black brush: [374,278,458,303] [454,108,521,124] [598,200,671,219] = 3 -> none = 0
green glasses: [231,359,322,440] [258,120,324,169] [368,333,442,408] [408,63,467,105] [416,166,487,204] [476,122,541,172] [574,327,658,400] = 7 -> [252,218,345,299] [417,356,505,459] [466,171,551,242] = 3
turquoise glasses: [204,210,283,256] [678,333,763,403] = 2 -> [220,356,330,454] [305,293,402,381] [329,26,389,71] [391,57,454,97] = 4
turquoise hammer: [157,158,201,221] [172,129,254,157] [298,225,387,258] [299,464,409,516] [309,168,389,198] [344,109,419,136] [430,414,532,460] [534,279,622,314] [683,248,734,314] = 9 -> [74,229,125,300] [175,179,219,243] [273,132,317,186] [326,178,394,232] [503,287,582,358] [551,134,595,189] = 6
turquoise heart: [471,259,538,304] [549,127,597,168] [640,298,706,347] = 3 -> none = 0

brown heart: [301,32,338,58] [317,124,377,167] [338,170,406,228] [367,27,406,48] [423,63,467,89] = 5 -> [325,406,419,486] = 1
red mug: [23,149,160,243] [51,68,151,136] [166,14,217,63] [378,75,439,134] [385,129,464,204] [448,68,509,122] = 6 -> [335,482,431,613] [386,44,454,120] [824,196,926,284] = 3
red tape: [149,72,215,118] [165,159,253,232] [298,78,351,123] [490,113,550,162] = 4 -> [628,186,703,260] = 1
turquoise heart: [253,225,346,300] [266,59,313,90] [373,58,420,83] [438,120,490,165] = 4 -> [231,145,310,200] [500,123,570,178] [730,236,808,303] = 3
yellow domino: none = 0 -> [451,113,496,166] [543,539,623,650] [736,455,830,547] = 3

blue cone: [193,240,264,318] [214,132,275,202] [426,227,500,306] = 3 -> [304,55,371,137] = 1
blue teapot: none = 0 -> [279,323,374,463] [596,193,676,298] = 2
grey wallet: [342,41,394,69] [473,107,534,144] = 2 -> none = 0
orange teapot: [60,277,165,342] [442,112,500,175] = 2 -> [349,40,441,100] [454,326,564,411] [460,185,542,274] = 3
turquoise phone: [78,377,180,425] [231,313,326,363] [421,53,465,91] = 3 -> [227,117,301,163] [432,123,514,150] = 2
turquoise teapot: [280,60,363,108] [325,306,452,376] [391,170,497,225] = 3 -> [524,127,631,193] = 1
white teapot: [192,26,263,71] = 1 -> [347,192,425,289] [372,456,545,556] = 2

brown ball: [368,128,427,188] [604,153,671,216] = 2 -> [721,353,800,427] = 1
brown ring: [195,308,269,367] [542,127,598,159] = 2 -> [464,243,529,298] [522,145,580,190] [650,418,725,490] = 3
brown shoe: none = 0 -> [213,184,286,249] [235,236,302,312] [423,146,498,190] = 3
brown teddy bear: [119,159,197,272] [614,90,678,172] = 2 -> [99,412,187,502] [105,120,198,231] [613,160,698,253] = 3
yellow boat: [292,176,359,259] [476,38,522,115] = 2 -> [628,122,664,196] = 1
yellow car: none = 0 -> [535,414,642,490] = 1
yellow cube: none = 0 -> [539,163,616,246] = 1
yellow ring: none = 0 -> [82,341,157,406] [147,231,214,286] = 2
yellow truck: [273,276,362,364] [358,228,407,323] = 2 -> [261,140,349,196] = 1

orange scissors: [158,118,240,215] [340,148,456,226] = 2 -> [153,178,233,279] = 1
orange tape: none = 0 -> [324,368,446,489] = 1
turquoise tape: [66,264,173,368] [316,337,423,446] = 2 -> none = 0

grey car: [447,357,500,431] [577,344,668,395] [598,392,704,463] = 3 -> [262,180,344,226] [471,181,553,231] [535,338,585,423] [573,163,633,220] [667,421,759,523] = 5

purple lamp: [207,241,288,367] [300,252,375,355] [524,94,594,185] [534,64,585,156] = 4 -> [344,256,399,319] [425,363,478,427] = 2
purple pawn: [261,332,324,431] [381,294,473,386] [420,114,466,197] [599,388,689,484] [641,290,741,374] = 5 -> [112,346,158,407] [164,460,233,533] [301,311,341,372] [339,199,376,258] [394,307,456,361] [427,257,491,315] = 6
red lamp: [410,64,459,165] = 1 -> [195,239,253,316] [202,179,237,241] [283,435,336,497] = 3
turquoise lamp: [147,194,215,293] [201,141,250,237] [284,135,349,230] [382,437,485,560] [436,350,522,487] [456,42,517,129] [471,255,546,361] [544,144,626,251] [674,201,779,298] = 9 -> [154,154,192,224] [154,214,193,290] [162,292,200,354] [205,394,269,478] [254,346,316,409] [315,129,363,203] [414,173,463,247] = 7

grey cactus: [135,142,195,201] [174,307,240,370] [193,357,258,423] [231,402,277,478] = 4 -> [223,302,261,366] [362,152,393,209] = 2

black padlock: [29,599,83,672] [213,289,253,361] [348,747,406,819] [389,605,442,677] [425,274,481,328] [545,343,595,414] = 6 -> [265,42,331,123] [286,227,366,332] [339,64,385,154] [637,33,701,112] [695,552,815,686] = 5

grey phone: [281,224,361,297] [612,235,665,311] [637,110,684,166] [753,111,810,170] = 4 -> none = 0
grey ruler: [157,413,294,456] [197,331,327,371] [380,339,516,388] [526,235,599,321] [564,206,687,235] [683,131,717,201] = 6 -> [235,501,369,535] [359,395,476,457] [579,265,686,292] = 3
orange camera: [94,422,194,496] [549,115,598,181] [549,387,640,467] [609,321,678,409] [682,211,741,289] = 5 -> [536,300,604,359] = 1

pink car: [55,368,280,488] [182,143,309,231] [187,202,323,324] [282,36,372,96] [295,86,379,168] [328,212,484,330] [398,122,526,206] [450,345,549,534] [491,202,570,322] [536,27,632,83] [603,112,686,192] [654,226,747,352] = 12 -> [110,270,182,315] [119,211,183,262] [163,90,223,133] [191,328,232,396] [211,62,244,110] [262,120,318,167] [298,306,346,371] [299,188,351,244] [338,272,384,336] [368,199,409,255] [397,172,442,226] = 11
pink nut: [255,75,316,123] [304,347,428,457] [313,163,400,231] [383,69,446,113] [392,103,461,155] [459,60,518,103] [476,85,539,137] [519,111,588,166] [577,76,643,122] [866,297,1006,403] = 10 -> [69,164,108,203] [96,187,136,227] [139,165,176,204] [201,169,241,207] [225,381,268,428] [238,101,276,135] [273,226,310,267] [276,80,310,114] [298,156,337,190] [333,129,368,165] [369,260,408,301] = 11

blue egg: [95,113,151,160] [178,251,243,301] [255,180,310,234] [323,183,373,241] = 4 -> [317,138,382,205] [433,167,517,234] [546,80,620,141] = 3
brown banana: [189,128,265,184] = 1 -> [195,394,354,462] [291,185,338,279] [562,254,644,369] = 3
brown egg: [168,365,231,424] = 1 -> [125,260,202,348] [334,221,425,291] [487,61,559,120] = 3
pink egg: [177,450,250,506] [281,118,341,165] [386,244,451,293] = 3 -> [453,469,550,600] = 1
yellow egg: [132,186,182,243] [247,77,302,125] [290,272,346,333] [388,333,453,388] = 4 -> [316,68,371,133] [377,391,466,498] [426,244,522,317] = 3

..........

*Task details*.
From the line that has "blue teapot: none" through the line that has "brown ring: [195,308,269,367]", copy every line exactly as it appears above, and leave out all others.

*Answer section*.
blue teapot: none = 0 -> [279,323,374,463] [596,193,676,298] = 2
grey wallet: [342,41,394,69] [473,107,534,144] = 2 -> none = 0
orange teapot: [60,277,165,342] [442,112,500,175] = 2 -> [349,40,441,100] [454,326,564,411] [460,185,542,274] = 3
turquoise phone: [78,377,180,425] [231,313,326,363] [421,53,465,91] = 3 -> [227,117,301,163] [432,123,514,150] = 2
turquoise teapot: [280,60,363,108] [325,306,452,376] [391,170,497,225] = 3 -> [524,127,631,193] = 1
white teapot: [192,26,263,71] = 1 -> [347,192,425,289] [372,456,545,556] = 2

brown ball: [368,128,427,188] [604,153,671,216] = 2 -> [721,353,800,427] = 1
brown ring: [195,308,269,367] [542,127,598,159] = 2 -> [464,243,529,298] [522,145,580,190] [650,418,725,490] = 3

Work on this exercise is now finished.